--- START ---
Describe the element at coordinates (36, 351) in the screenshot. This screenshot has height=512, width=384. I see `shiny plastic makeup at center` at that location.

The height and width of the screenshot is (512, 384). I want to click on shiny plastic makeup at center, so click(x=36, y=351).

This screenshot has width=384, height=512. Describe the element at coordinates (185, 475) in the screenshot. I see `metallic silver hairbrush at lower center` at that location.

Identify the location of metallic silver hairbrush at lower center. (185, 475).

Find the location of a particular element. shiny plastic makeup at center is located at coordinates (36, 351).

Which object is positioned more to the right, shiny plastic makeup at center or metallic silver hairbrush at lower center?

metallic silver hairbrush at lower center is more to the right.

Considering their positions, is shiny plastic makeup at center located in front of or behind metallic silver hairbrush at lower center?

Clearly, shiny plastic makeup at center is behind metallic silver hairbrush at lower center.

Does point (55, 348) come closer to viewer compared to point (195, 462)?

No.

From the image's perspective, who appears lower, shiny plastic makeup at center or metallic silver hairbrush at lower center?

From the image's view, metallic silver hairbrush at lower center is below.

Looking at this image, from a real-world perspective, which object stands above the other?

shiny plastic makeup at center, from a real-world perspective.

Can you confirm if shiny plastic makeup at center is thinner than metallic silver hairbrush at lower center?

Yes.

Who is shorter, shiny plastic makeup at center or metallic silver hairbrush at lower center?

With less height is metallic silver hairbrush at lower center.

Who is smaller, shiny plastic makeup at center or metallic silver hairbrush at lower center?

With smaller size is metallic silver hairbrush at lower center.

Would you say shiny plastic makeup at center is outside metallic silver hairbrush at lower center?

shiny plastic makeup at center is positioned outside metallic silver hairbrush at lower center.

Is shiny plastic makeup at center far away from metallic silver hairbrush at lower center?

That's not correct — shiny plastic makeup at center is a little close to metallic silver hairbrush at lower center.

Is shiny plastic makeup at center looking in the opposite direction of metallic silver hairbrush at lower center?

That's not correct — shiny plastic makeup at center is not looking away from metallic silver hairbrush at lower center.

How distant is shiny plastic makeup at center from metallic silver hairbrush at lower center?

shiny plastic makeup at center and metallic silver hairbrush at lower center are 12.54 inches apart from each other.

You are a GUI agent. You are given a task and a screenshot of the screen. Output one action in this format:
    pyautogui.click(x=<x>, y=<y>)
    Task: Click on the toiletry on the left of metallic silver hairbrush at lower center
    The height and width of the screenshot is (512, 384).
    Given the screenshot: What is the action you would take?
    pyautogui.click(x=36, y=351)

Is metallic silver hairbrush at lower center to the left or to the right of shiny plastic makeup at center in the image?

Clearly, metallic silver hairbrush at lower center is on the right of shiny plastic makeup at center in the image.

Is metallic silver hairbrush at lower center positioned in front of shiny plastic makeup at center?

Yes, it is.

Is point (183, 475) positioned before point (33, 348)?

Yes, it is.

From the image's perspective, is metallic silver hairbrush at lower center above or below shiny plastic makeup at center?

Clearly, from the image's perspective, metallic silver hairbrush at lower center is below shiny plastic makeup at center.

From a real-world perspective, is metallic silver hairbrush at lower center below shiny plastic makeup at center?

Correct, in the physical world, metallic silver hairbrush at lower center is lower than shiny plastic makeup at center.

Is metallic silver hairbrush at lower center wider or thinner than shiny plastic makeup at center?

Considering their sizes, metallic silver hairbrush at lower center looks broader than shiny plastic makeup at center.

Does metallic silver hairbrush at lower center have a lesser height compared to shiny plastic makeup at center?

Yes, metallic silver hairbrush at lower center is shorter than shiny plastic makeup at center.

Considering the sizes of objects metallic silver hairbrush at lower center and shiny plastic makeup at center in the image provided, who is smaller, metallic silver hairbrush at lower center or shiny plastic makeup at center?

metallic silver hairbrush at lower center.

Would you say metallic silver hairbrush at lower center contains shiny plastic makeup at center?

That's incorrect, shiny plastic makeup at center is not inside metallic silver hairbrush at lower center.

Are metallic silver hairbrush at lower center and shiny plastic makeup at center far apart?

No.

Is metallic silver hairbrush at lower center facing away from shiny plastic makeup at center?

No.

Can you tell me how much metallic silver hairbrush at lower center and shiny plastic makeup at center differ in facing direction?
--- END ---
> What is being asked:
Copy the listing above word for word, from its first line to its last.

> Task result:
Describe the element at coordinates (36, 351) in the screenshot. This screenshot has height=512, width=384. I see `shiny plastic makeup at center` at that location.

The height and width of the screenshot is (512, 384). I want to click on shiny plastic makeup at center, so click(x=36, y=351).

This screenshot has width=384, height=512. Describe the element at coordinates (185, 475) in the screenshot. I see `metallic silver hairbrush at lower center` at that location.

Identify the location of metallic silver hairbrush at lower center. (185, 475).

Find the location of a particular element. shiny plastic makeup at center is located at coordinates (36, 351).

Which object is positioned more to the right, shiny plastic makeup at center or metallic silver hairbrush at lower center?

metallic silver hairbrush at lower center is more to the right.

Considering their positions, is shiny plastic makeup at center located in front of or behind metallic silver hairbrush at lower center?

Clearly, shiny plastic makeup at center is behind metallic silver hairbrush at lower center.

Does point (55, 348) come closer to viewer compared to point (195, 462)?

No.

From the image's perspective, who appears lower, shiny plastic makeup at center or metallic silver hairbrush at lower center?

From the image's view, metallic silver hairbrush at lower center is below.

Looking at this image, from a real-world perspective, which object stands above the other?

shiny plastic makeup at center, from a real-world perspective.

Can you confirm if shiny plastic makeup at center is thinner than metallic silver hairbrush at lower center?

Yes.

Who is shorter, shiny plastic makeup at center or metallic silver hairbrush at lower center?

With less height is metallic silver hairbrush at lower center.

Who is smaller, shiny plastic makeup at center or metallic silver hairbrush at lower center?

With smaller size is metallic silver hairbrush at lower center.

Would you say shiny plastic makeup at center is outside metallic silver hairbrush at lower center?

shiny plastic makeup at center is positioned outside metallic silver hairbrush at lower center.

Is shiny plastic makeup at center far away from metallic silver hairbrush at lower center?

That's not correct — shiny plastic makeup at center is a little close to metallic silver hairbrush at lower center.

Is shiny plastic makeup at center looking in the opposite direction of metallic silver hairbrush at lower center?

That's not correct — shiny plastic makeup at center is not looking away from metallic silver hairbrush at lower center.

How distant is shiny plastic makeup at center from metallic silver hairbrush at lower center?

shiny plastic makeup at center and metallic silver hairbrush at lower center are 12.54 inches apart from each other.

You are a GUI agent. You are given a task and a screenshot of the screen. Output one action in this format:
    pyautogui.click(x=<x>, y=<y>)
    Task: Click on the toiletry on the left of metallic silver hairbrush at lower center
    The height and width of the screenshot is (512, 384).
    Given the screenshot: What is the action you would take?
    pyautogui.click(x=36, y=351)

Is metallic silver hairbrush at lower center to the left or to the right of shiny plastic makeup at center in the image?

Clearly, metallic silver hairbrush at lower center is on the right of shiny plastic makeup at center in the image.

Is metallic silver hairbrush at lower center positioned in front of shiny plastic makeup at center?

Yes, it is.

Is point (183, 475) positioned before point (33, 348)?

Yes, it is.

From the image's perspective, is metallic silver hairbrush at lower center above or below shiny plastic makeup at center?

Clearly, from the image's perspective, metallic silver hairbrush at lower center is below shiny plastic makeup at center.

From a real-world perspective, is metallic silver hairbrush at lower center below shiny plastic makeup at center?

Correct, in the physical world, metallic silver hairbrush at lower center is lower than shiny plastic makeup at center.

Is metallic silver hairbrush at lower center wider or thinner than shiny plastic makeup at center?

Considering their sizes, metallic silver hairbrush at lower center looks broader than shiny plastic makeup at center.

Does metallic silver hairbrush at lower center have a lesser height compared to shiny plastic makeup at center?

Yes, metallic silver hairbrush at lower center is shorter than shiny plastic makeup at center.

Considering the sizes of objects metallic silver hairbrush at lower center and shiny plastic makeup at center in the image provided, who is smaller, metallic silver hairbrush at lower center or shiny plastic makeup at center?

metallic silver hairbrush at lower center.

Would you say metallic silver hairbrush at lower center contains shiny plastic makeup at center?

That's incorrect, shiny plastic makeup at center is not inside metallic silver hairbrush at lower center.

Are metallic silver hairbrush at lower center and shiny plastic makeup at center far apart?

No.

Is metallic silver hairbrush at lower center facing away from shiny plastic makeup at center?

No.

Can you tell me how much metallic silver hairbrush at lower center and shiny plastic makeup at center differ in facing direction?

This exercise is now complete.